» **Your instructions**
In the entries below, tally the lines that contain the string "RESET", then state that number alone.
+++ Dataset excerpts +++
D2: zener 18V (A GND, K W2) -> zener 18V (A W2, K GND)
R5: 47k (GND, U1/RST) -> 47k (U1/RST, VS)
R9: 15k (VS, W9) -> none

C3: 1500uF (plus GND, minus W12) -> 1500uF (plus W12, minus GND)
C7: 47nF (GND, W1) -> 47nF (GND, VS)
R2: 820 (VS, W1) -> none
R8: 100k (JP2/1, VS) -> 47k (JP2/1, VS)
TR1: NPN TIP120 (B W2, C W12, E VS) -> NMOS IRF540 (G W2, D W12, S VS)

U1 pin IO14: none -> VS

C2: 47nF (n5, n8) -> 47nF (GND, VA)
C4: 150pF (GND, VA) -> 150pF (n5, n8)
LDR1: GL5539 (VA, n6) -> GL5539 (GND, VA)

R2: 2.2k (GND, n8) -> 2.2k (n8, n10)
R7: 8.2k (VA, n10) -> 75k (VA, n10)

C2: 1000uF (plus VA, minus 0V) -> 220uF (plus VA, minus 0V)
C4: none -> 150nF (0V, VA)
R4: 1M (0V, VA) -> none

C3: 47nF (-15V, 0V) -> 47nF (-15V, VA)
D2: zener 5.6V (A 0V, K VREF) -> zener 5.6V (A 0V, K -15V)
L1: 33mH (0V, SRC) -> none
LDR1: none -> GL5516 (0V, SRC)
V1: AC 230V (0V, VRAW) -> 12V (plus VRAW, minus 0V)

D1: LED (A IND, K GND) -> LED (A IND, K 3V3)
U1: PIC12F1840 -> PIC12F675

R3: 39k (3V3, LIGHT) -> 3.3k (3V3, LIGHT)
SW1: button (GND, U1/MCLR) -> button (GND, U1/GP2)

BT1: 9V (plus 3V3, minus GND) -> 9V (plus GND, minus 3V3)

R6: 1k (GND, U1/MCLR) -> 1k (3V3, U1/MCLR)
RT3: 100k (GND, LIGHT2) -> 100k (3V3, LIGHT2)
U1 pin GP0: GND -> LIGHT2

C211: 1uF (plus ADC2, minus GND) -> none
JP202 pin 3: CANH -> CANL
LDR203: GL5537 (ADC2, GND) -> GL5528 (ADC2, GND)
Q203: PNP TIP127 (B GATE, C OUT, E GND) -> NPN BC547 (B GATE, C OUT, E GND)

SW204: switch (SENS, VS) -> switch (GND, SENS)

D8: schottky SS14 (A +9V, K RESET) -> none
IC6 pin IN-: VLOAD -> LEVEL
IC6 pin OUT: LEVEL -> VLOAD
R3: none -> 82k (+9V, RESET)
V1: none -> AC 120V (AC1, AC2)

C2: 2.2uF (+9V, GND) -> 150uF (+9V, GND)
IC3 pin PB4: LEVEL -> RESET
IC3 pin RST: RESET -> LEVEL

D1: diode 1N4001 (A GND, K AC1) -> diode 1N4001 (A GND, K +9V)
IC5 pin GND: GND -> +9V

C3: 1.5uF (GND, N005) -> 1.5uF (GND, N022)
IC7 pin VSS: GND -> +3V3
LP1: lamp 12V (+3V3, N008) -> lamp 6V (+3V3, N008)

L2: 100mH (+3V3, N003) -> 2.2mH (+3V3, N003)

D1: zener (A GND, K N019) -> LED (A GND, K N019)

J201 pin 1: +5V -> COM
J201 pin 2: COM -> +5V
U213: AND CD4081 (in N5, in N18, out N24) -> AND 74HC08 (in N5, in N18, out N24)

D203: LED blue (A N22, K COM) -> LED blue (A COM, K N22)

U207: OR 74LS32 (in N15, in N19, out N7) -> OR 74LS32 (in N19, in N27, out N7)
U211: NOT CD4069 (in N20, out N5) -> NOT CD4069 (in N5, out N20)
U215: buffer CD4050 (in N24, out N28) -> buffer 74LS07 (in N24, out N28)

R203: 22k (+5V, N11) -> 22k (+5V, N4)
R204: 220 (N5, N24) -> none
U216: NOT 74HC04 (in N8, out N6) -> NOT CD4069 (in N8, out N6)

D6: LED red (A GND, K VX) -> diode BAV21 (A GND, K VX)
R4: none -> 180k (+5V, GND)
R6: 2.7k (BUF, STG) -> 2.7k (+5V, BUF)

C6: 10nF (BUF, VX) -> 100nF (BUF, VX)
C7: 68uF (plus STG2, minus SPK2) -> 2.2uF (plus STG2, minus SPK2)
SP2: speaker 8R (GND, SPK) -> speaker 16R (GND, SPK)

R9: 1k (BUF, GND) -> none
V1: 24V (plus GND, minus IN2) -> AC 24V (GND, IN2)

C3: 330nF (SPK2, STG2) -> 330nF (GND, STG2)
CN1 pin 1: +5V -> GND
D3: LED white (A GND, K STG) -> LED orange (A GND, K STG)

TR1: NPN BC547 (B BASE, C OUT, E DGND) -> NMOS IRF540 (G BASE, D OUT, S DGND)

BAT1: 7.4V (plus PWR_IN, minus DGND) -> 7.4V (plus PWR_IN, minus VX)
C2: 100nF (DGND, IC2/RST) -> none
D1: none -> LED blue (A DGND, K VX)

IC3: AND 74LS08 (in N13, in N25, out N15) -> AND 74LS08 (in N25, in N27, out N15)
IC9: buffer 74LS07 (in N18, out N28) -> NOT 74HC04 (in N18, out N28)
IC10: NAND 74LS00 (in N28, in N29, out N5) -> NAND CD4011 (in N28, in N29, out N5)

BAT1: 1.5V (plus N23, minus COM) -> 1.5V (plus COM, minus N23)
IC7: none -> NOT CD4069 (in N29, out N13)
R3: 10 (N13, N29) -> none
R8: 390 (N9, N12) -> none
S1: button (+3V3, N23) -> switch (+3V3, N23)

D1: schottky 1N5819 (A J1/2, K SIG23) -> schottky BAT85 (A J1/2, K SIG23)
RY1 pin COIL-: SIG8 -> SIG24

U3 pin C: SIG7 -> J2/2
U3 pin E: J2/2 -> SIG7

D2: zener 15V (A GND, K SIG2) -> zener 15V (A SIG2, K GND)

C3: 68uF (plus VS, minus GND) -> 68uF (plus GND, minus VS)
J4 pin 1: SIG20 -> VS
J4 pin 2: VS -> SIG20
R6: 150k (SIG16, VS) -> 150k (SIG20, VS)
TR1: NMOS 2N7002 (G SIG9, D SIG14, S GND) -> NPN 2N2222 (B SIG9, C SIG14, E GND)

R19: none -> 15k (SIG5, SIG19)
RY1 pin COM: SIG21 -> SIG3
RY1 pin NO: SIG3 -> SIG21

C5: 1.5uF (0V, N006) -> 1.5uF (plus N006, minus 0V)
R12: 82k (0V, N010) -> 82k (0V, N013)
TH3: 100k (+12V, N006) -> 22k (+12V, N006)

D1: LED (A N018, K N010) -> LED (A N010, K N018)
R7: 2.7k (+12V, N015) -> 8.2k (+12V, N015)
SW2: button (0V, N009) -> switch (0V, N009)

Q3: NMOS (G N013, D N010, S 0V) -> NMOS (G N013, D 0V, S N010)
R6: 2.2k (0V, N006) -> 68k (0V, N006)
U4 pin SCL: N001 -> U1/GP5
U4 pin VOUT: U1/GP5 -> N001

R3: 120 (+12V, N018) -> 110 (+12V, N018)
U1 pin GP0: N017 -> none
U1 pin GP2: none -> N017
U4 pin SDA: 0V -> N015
+++
» **Your response**
4